=== LISTED RECORDS ===
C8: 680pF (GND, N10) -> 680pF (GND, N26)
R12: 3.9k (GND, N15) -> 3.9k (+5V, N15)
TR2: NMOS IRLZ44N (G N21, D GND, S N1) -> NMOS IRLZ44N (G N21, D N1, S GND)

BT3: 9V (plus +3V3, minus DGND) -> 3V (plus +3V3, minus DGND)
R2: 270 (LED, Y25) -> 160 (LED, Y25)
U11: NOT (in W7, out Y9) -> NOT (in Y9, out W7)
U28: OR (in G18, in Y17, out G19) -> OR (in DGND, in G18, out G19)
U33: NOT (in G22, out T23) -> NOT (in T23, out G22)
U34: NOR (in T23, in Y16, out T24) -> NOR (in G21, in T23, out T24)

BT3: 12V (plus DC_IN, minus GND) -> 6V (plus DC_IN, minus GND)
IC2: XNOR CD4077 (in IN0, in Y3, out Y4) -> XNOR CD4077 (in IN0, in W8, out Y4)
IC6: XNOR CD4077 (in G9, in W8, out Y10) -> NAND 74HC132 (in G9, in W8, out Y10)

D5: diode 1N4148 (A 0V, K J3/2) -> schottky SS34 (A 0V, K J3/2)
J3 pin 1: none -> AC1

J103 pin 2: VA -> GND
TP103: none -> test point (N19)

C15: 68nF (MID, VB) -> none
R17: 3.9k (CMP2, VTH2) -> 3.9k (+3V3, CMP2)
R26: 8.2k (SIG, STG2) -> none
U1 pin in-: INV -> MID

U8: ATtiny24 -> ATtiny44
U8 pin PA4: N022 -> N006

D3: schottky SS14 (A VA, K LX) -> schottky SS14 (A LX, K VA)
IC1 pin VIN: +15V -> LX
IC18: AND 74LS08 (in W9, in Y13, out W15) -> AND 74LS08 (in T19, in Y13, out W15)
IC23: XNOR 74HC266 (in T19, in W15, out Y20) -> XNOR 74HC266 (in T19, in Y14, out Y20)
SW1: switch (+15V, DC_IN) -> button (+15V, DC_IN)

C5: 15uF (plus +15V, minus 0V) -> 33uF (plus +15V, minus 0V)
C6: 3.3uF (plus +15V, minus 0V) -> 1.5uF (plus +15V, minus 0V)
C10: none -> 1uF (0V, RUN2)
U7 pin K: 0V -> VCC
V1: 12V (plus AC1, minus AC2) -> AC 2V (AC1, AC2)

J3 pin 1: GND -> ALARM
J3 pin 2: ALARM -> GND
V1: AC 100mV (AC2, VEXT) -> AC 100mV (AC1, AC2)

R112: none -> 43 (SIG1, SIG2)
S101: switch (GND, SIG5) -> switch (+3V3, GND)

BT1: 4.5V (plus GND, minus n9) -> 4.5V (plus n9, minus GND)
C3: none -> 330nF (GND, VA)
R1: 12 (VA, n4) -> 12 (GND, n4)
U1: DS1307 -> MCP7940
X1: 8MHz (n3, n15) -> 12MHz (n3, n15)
===
PROBLEM DETAILS: The records above need to be retyped in full, exactly as they stand.

RESPONSE:
C8: 680pF (GND, N10) -> 680pF (GND, N26)
R12: 3.9k (GND, N15) -> 3.9k (+5V, N15)
TR2: NMOS IRLZ44N (G N21, D GND, S N1) -> NMOS IRLZ44N (G N21, D N1, S GND)

BT3: 9V (plus +3V3, minus DGND) -> 3V (plus +3V3, minus DGND)
R2: 270 (LED, Y25) -> 160 (LED, Y25)
U11: NOT (in W7, out Y9) -> NOT (in Y9, out W7)
U28: OR (in G18, in Y17, out G19) -> OR (in DGND, in G18, out G19)
U33: NOT (in G22, out T23) -> NOT (in T23, out G22)
U34: NOR (in T23, in Y16, out T24) -> NOR (in G21, in T23, out T24)

BT3: 12V (plus DC_IN, minus GND) -> 6V (plus DC_IN, minus GND)
IC2: XNOR CD4077 (in IN0, in Y3, out Y4) -> XNOR CD4077 (in IN0, in W8, out Y4)
IC6: XNOR CD4077 (in G9, in W8, out Y10) -> NAND 74HC132 (in G9, in W8, out Y10)

D5: diode 1N4148 (A 0V, K J3/2) -> schottky SS34 (A 0V, K J3/2)
J3 pin 1: none -> AC1

J103 pin 2: VA -> GND
TP103: none -> test point (N19)

C15: 68nF (MID, VB) -> none
R17: 3.9k (CMP2, VTH2) -> 3.9k (+3V3, CMP2)
R26: 8.2k (SIG, STG2) -> none
U1 pin in-: INV -> MID

U8: ATtiny24 -> ATtiny44
U8 pin PA4: N022 -> N006

D3: schottky SS14 (A VA, K LX) -> schottky SS14 (A LX, K VA)
IC1 pin VIN: +15V -> LX
IC18: AND 74LS08 (in W9, in Y13, out W15) -> AND 74LS08 (in T19, in Y13, out W15)
IC23: XNOR 74HC266 (in T19, in W15, out Y20) -> XNOR 74HC266 (in T19, in Y14, out Y20)
SW1: switch (+15V, DC_IN) -> button (+15V, DC_IN)

C5: 15uF (plus +15V, minus 0V) -> 33uF (plus +15V, minus 0V)
C6: 3.3uF (plus +15V, minus 0V) -> 1.5uF (plus +15V, minus 0V)
C10: none -> 1uF (0V, RUN2)
U7 pin K: 0V -> VCC
V1: 12V (plus AC1, minus AC2) -> AC 2V (AC1, AC2)

J3 pin 1: GND -> ALARM
J3 pin 2: ALARM -> GND
V1: AC 100mV (AC2, VEXT) -> AC 100mV (AC1, AC2)

R112: none -> 43 (SIG1, SIG2)
S101: switch (GND, SIG5) -> switch (+3V3, GND)

BT1: 4.5V (plus GND, minus n9) -> 4.5V (plus n9, minus GND)
C3: none -> 330nF (GND, VA)
R1: 12 (VA, n4) -> 12 (GND, n4)
U1: DS1307 -> MCP7940
X1: 8MHz (n3, n15) -> 12MHz (n3, n15)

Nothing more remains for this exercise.